INPUT RECORDS Start Marker
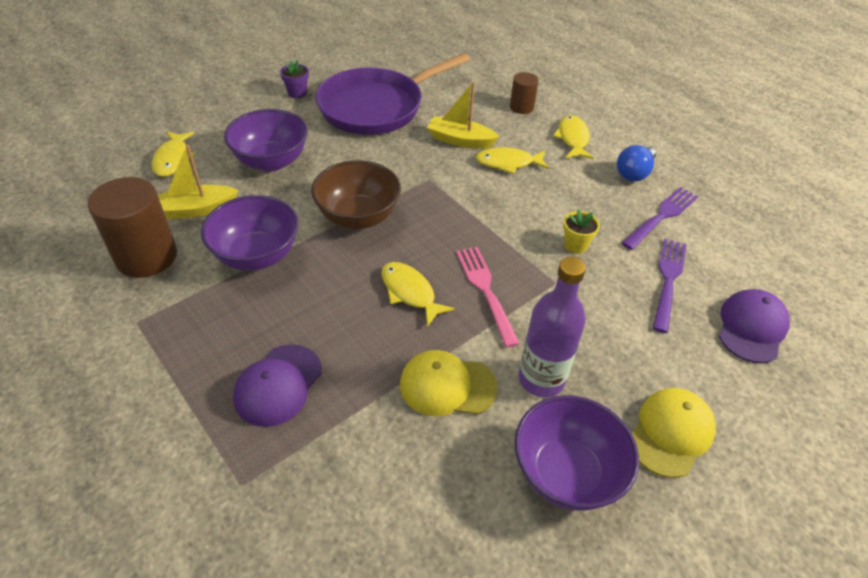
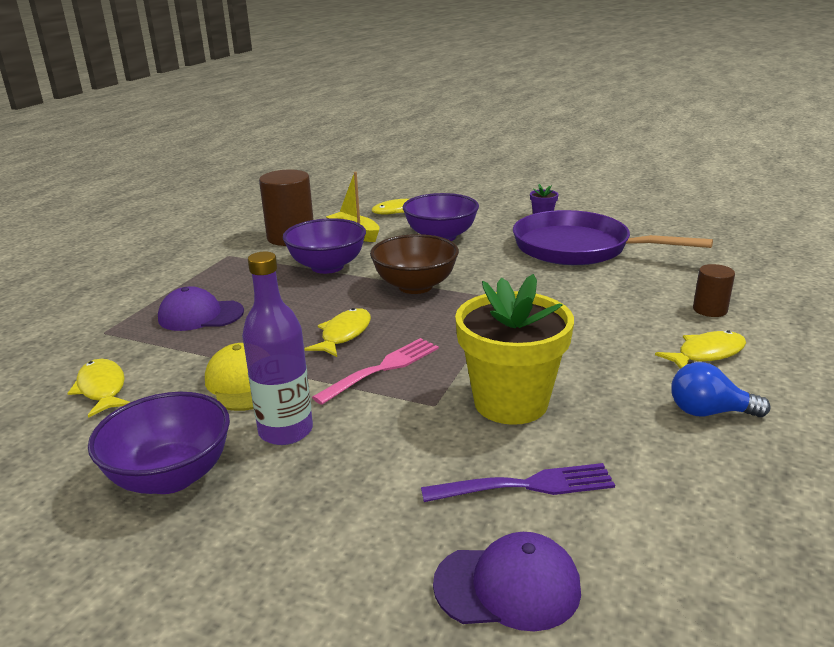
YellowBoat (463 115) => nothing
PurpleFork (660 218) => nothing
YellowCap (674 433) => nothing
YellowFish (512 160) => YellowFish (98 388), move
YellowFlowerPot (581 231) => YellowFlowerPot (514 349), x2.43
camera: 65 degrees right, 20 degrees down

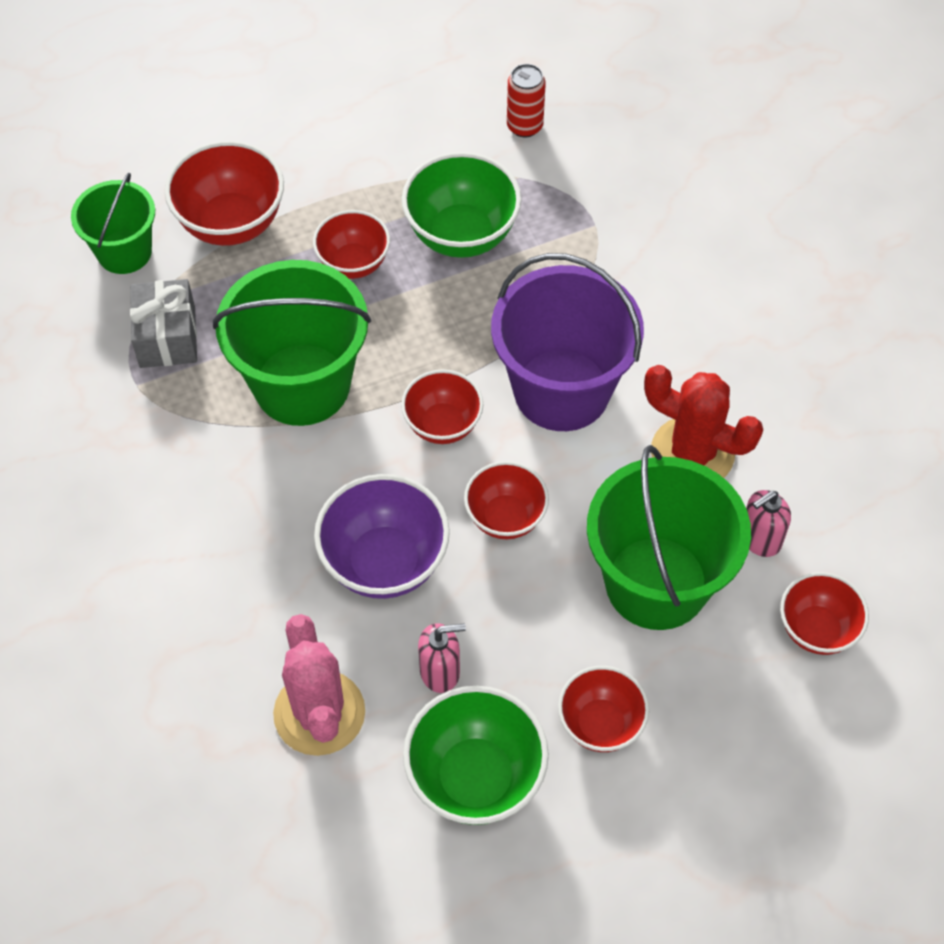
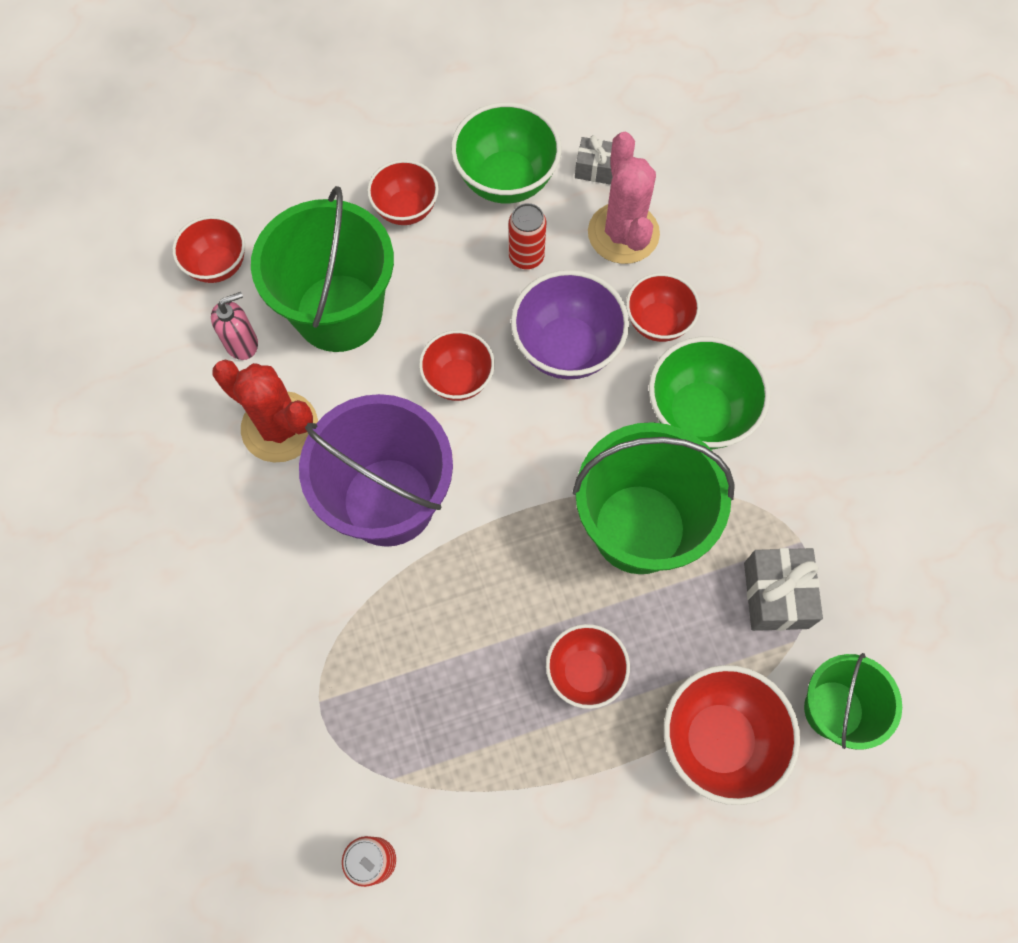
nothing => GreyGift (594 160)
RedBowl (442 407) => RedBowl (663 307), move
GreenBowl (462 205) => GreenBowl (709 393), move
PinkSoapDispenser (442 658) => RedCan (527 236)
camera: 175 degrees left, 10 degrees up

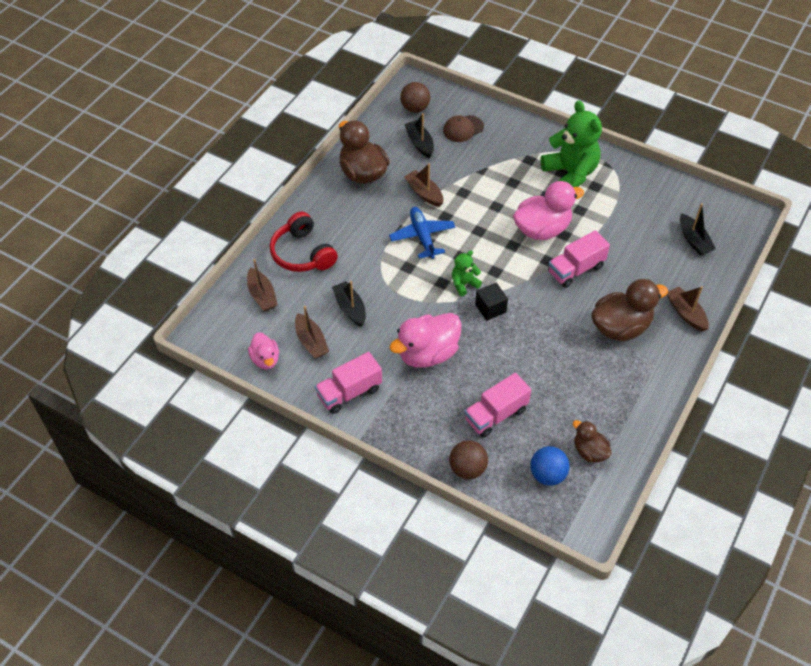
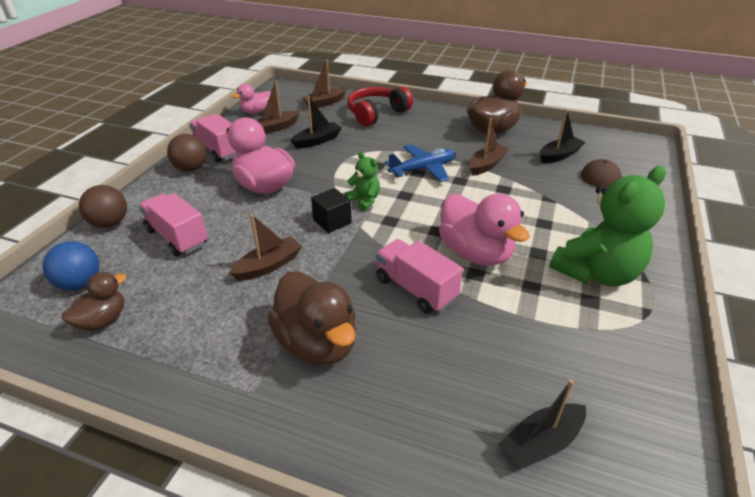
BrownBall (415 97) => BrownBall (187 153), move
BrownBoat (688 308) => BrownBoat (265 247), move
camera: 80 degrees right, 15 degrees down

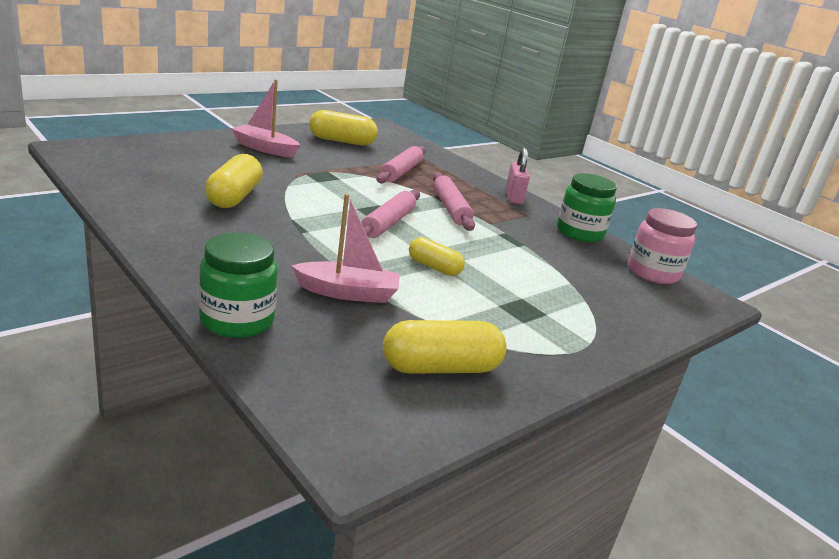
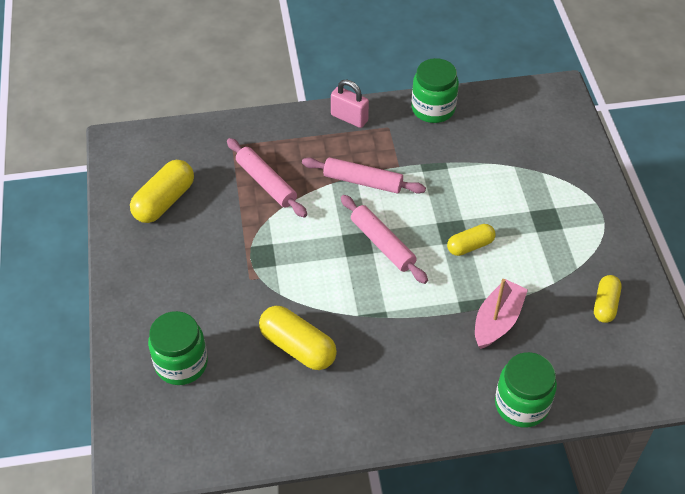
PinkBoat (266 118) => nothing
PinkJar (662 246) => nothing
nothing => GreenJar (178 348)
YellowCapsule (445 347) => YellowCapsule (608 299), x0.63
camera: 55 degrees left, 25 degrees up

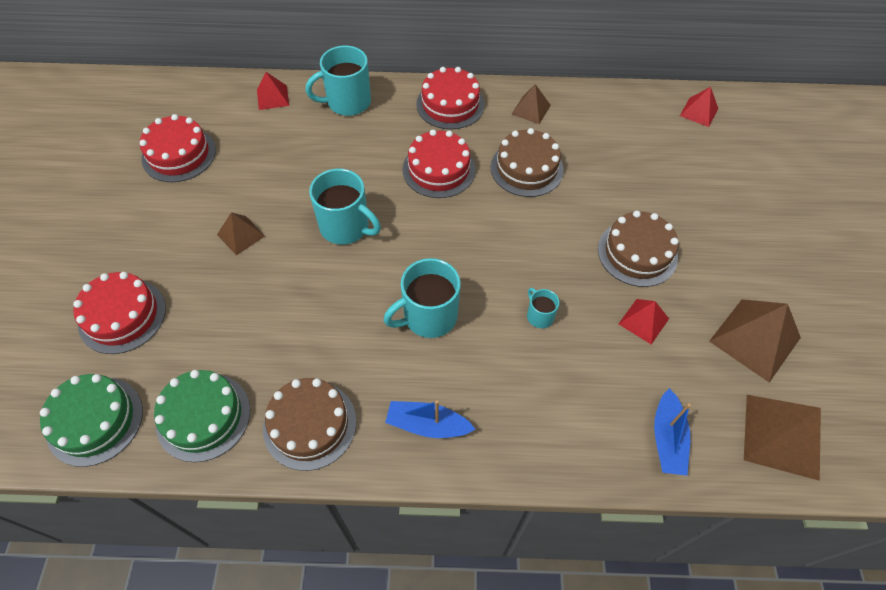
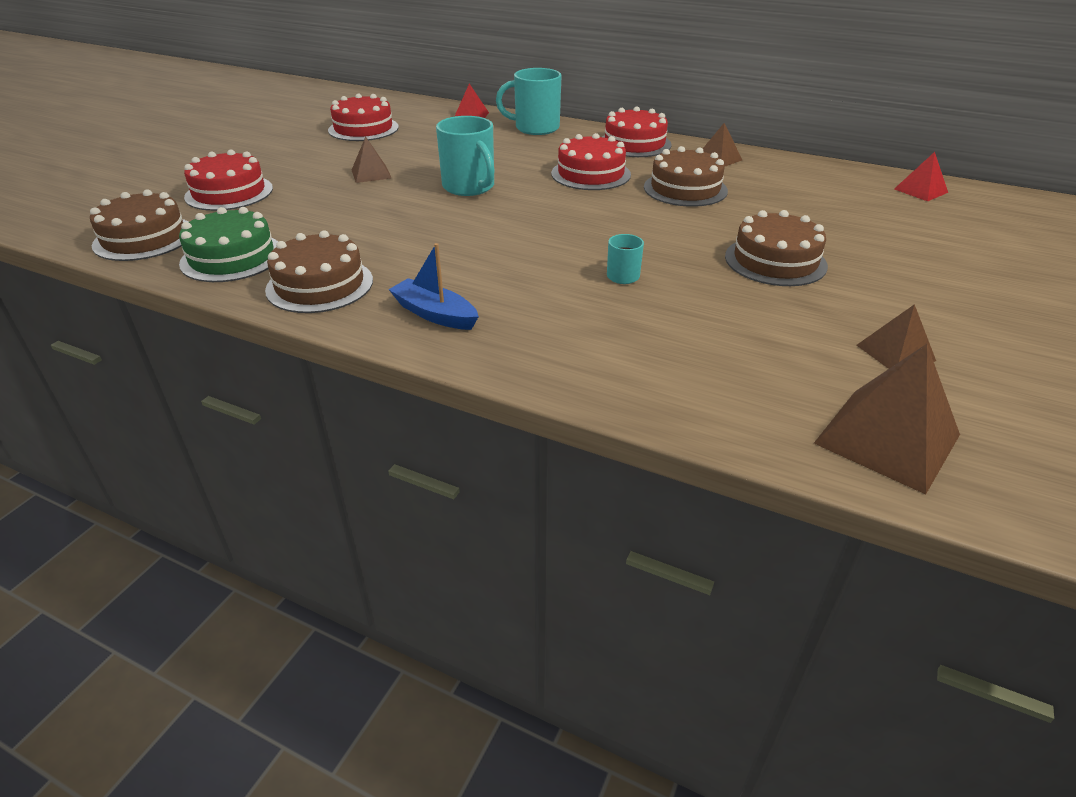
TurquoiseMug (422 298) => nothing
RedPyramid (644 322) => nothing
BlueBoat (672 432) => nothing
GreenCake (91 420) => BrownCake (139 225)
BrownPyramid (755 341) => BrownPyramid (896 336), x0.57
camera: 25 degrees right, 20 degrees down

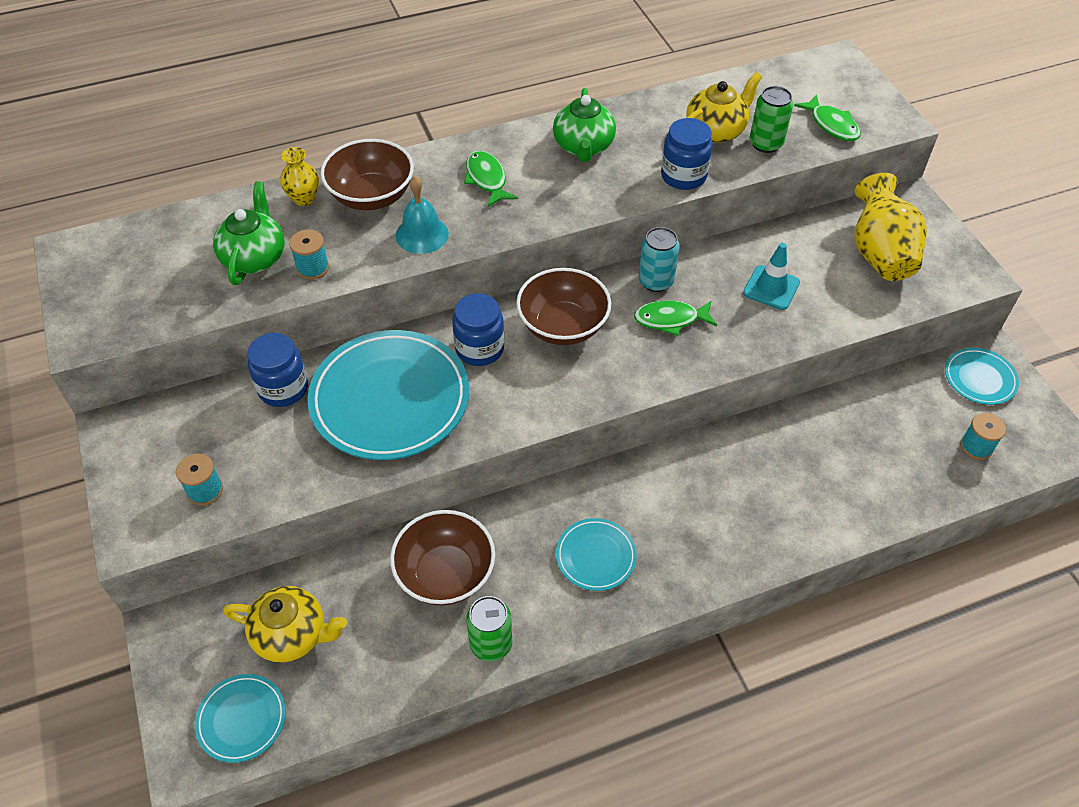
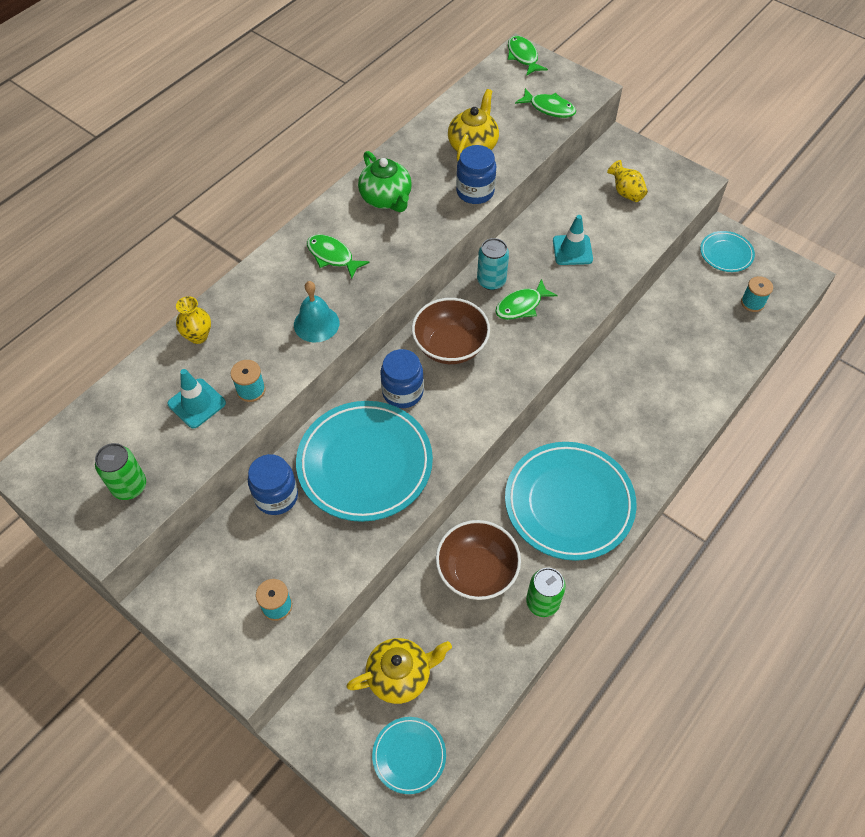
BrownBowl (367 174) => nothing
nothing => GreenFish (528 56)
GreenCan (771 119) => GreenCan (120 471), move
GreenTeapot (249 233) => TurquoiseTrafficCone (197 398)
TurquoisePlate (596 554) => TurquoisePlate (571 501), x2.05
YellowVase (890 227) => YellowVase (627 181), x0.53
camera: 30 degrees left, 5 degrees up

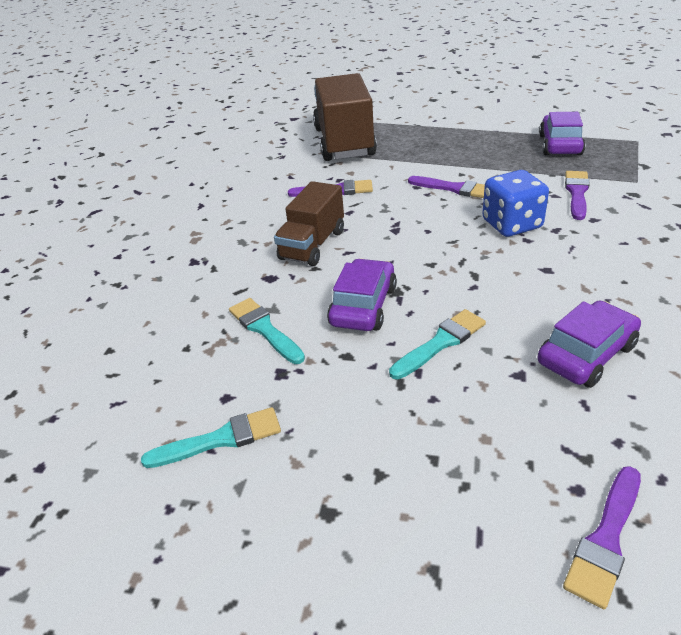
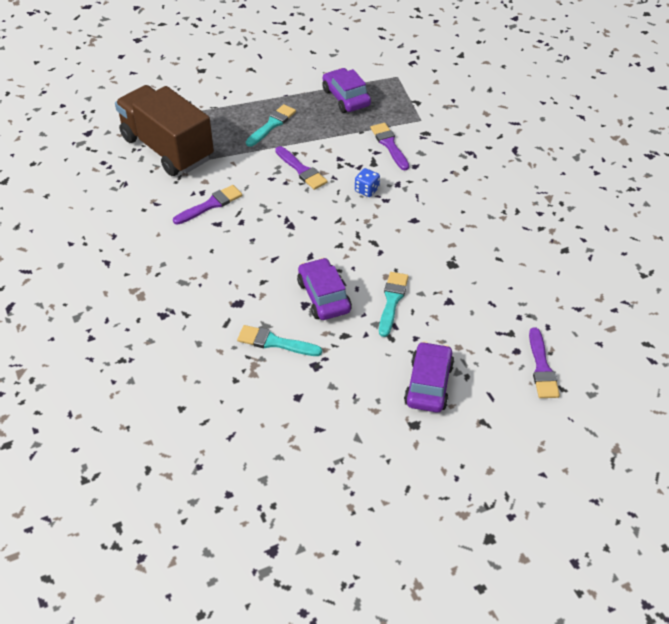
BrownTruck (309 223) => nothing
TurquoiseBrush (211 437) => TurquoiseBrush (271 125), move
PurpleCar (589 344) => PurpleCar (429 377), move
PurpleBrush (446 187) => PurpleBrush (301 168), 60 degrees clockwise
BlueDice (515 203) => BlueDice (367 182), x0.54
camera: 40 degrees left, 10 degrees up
INPUT RECORDS End Marker
Given the records above, restate word for word only the lines starting at the one with "YellowFish (512 160)" and ending at the one with "YellowFlowerPot (581 231)".

YellowFish (512 160) => YellowFish (98 388), move
YellowFlowerPot (581 231) => YellowFlowerPot (514 349), x2.43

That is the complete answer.